• SOURCE DATA:
————————

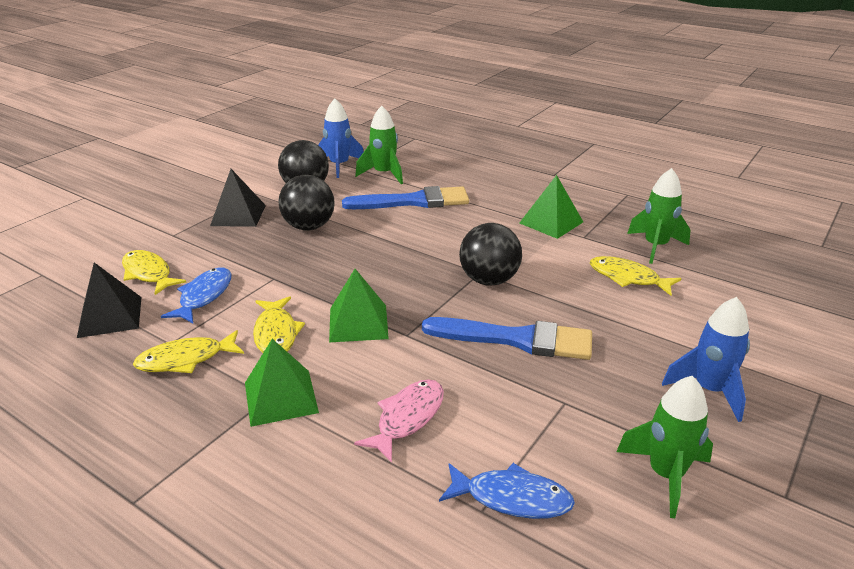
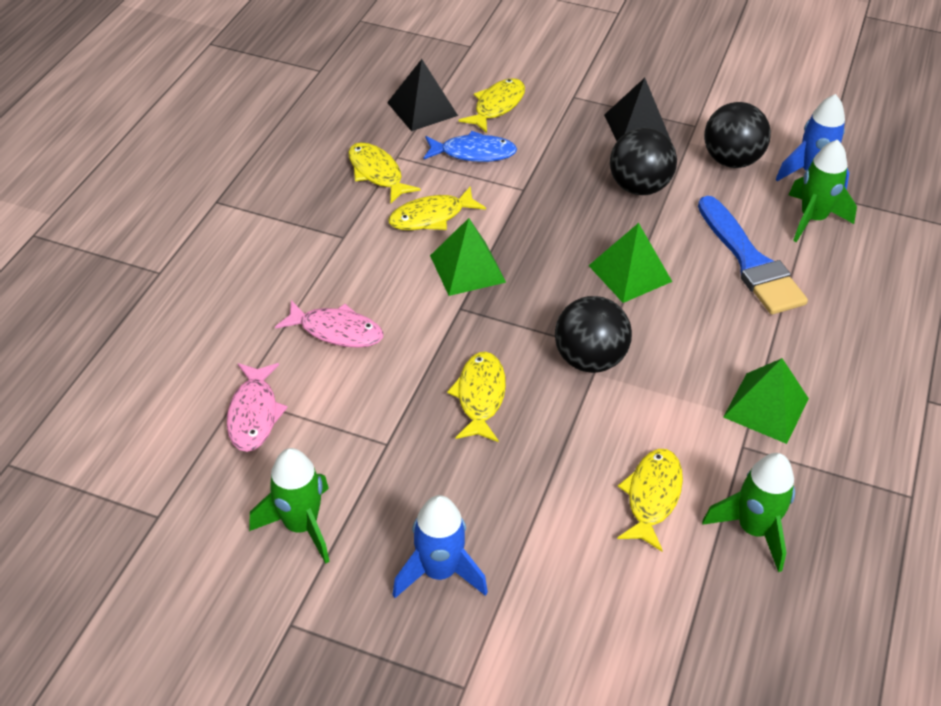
camera: 75 degrees right, 15 degrees up
(280, 397) = (343, 244): green pyramid -> green pyramid (630, 273)
(511, 498) = (254, 414): blue fish -> pink fish
(517, 339) = (480, 396): blue brush -> yellow fish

————————

Write out each line of the data exactly; the images should be left out.

• OUTPUT FOR THIS EXERCISE:
camera: 75 degrees right, 15 degrees up
(280, 397) = (343, 244): green pyramid -> green pyramid (630, 273)
(511, 498) = (254, 414): blue fish -> pink fish
(517, 339) = (480, 396): blue brush -> yellow fish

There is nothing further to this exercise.